▶ **Problem requirements**
From the records below, copy the lines that include "plus".

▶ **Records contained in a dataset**
•••••

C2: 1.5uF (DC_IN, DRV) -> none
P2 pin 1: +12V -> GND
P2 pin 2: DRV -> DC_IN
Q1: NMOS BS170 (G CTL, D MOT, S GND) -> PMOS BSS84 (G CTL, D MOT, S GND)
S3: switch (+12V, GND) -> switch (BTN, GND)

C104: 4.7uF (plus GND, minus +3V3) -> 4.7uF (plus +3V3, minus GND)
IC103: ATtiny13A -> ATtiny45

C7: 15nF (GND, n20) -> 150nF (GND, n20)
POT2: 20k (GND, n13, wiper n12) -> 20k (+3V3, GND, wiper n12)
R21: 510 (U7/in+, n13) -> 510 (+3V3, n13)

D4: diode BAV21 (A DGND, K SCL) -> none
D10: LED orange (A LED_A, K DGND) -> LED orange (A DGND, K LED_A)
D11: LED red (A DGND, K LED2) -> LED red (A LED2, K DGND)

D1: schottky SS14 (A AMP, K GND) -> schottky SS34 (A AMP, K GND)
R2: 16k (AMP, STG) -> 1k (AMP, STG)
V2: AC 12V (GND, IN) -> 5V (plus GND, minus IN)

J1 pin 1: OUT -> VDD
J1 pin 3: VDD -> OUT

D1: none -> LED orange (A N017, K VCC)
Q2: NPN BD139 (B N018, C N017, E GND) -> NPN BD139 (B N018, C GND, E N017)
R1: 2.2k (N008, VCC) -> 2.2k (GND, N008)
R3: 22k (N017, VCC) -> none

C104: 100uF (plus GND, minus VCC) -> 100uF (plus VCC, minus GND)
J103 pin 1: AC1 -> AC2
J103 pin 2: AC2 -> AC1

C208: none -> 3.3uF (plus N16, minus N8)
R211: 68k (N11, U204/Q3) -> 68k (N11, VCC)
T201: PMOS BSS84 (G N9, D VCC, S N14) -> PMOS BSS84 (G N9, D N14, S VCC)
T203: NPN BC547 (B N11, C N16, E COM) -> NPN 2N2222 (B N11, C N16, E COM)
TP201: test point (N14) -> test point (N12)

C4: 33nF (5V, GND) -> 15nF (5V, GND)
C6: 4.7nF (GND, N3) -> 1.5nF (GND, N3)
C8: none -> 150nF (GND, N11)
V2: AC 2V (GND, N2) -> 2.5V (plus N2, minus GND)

•••••

▶ **Result of this exercise**
C104: 4.7uF (plus GND, minus +3V3) -> 4.7uF (plus +3V3, minus GND)
V2: AC 12V (GND, IN) -> 5V (plus GND, minus IN)
C104: 100uF (plus GND, minus VCC) -> 100uF (plus VCC, minus GND)
C208: none -> 3.3uF (plus N16, minus N8)
V2: AC 2V (GND, N2) -> 2.5V (plus N2, minus GND)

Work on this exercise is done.